--- REQUIREMENTS ---
Set down exactly the lines from the one containing "Subject: **carcinoma**." through the end of the records below, both included, and nothing else.

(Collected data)

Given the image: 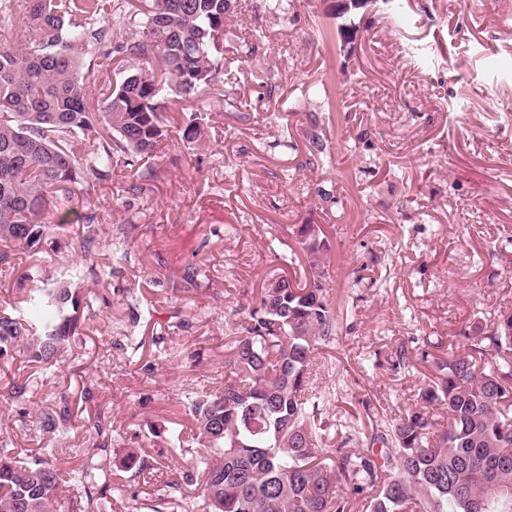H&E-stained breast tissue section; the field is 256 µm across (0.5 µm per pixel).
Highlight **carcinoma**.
I'll use <instances>...</instances> for the list:
<instances>
[{"label": "carcinoma", "mask_w": 512, "mask_h": 512, "mask_svg": "<svg viewBox=\"0 0 512 512\" xmlns=\"http://www.w3.org/2000/svg\"><path fill=\"white\" fill-rule=\"evenodd\" d=\"M10 0H0V265L17 251L36 253L52 224H78L82 264L97 279L112 269L96 261L97 215L60 211L56 196L93 190L118 164L153 177L141 161L169 136L171 104L211 88L224 70L228 0H149L139 31L125 0H25L37 37L15 41ZM136 67L111 73L112 60ZM89 61L106 75L93 100L79 72ZM202 114H190L181 141L205 138ZM294 233L311 276H280L260 289L224 343V386L182 395L191 417L195 472L173 478L144 500L109 482L108 442L78 449L83 463L62 474L46 456L24 460L0 440V512H105L128 498L134 512H172L183 485L208 512H512V310L476 324L441 354L400 346L391 370L432 364L435 378L417 403L382 418L361 401L370 427L350 425L335 448L323 447L320 412L328 394L309 392L310 369L336 339L338 316L329 274L330 244L318 224ZM196 263L180 288L204 286ZM87 298L72 278L33 299L27 314L0 312V363L22 354L44 370L61 363L86 325ZM28 384H8L0 399L24 402ZM61 396L39 413L46 432L71 419ZM131 478L148 463L128 448Z\"/></svg>", "instance_id": "obj_1"}]
</instances>
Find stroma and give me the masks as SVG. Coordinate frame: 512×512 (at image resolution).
I'll return each instance as SVG.
<instances>
[{
  "instance_id": "obj_1",
  "label": "stroma",
  "mask_w": 512,
  "mask_h": 512,
  "mask_svg": "<svg viewBox=\"0 0 512 512\" xmlns=\"http://www.w3.org/2000/svg\"><path fill=\"white\" fill-rule=\"evenodd\" d=\"M268 3L232 2L224 67L239 79L189 107L209 117L203 150L165 142L135 197L123 166L76 191L71 204L97 214L99 260L117 275L104 287L78 280L91 314L52 376L21 357L0 366V387L28 378L35 389L26 417L0 405V439L20 457L54 448L59 468L80 467L74 449L101 423L111 457L137 448L157 468L139 493L188 470L193 434L177 398L223 386L234 312L304 261L293 233L301 224L325 225L331 247L339 328L316 381L332 393L323 407L331 433L361 413L359 398L414 405L421 374L386 362L400 346L446 347L512 309V0H383L354 16L350 44L326 0H288L278 14ZM315 136L325 150L313 162ZM120 224L132 232L117 262ZM78 234L50 226L37 256L0 266V310L25 311L31 265L50 284L79 264ZM194 260L205 288L177 290ZM128 289L143 311L135 325L122 304ZM52 392L74 401L64 437L37 419Z\"/></svg>"
}]
</instances>
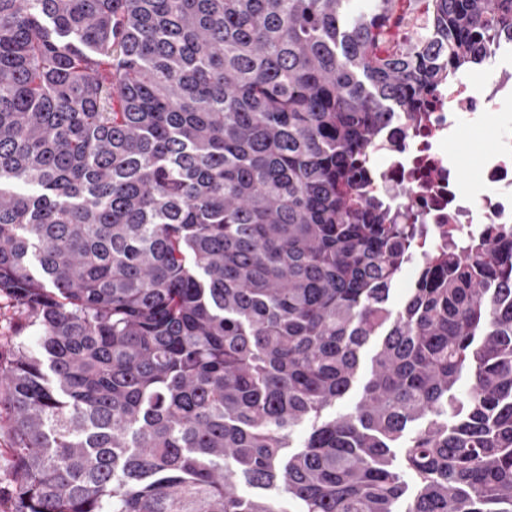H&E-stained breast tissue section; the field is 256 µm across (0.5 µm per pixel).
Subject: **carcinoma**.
Here are the masks:
<instances>
[{
    "mask_svg": "<svg viewBox=\"0 0 512 512\" xmlns=\"http://www.w3.org/2000/svg\"><path fill=\"white\" fill-rule=\"evenodd\" d=\"M508 38L512 0H0L12 512H512V232L395 310L419 225L368 190ZM24 315L15 307L14 302L7 297H0V342L4 345L15 340L19 333ZM374 349L375 348L373 345H369L364 351L363 361L359 370V374L352 389L343 400L336 403L335 408L331 411L336 412V414H344L353 410L361 397L362 385L369 375L371 368V356L374 353Z\"/></svg>",
    "mask_w": 512,
    "mask_h": 512,
    "instance_id": "cac0c4a2",
    "label": "carcinoma"
}]
</instances>
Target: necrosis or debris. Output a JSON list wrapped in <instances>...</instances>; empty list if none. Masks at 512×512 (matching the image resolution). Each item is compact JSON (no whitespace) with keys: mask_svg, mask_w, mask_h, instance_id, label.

--- SOLUTION FOR THIS PROBLEM ---
Subject: **carcinoma**.
Here are the masks:
<instances>
[{
    "mask_svg": "<svg viewBox=\"0 0 512 512\" xmlns=\"http://www.w3.org/2000/svg\"><path fill=\"white\" fill-rule=\"evenodd\" d=\"M508 38L512 0H0L12 512H512V232L395 310L419 225L368 190ZM24 315L15 307L14 302L7 297H0V342L4 345L15 340L19 333ZM374 349L375 348L373 345H369L364 351L363 361L359 370V374L352 389L343 400L336 403L335 408L331 411L336 412V414H344L353 410L361 397L362 385L369 375L371 368V356L374 353Z\"/></svg>",
    "mask_w": 512,
    "mask_h": 512,
    "instance_id": "cac0c4a2",
    "label": "carcinoma"
}]
</instances>
Target: necrosis or debris. Output a JSON list wrapped in <instances>...</instances>; empty list if none. Masks at 512×512 (matching the image resolution). Each item is compact JSON (no whitespace) with keys: mask_svg, mask_w, mask_h, instance_id, label.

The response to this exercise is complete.